Information shown below:
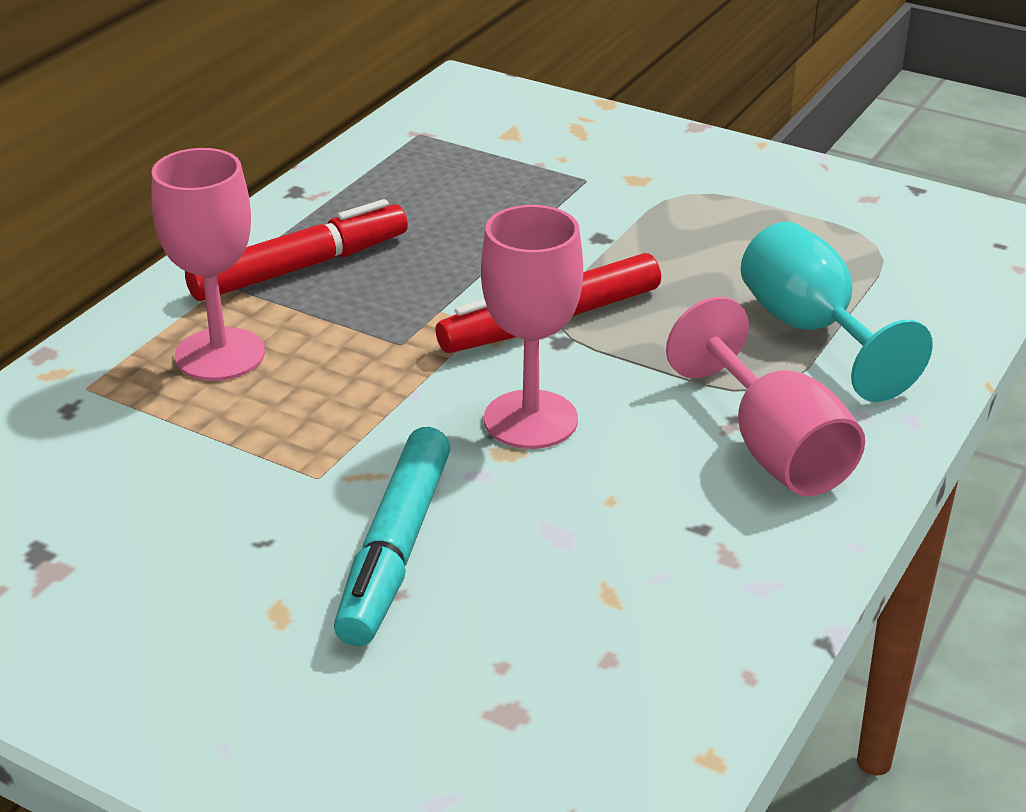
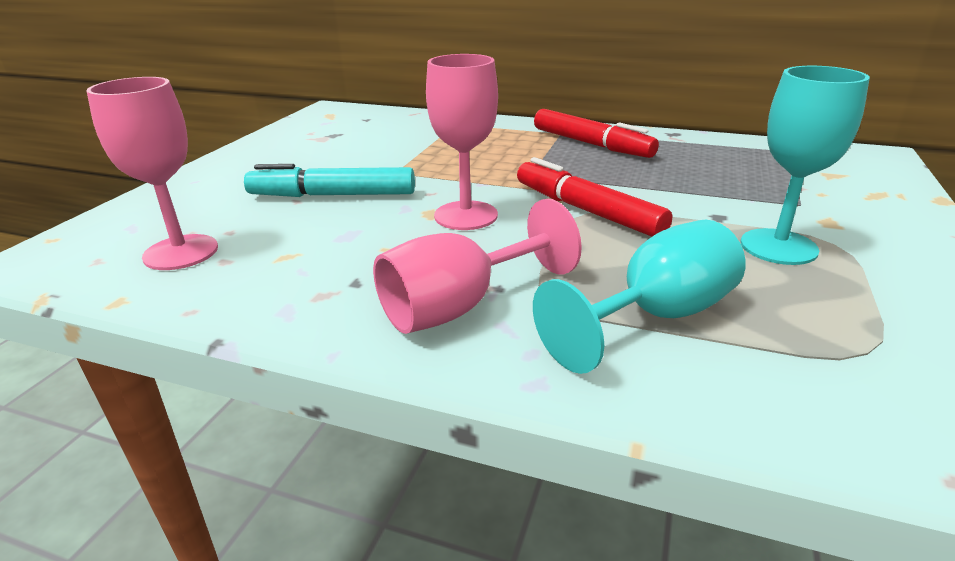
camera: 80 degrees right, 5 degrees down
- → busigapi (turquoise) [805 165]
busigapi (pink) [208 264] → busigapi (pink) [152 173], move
End of Information shown.
### What the exercise asks
Print verbatim every line above, apart from the pictures.

### Written solution
camera: 80 degrees right, 5 degrees down
- → busigapi (turquoise) [805 165]
busigapi (pink) [208 264] → busigapi (pink) [152 173], move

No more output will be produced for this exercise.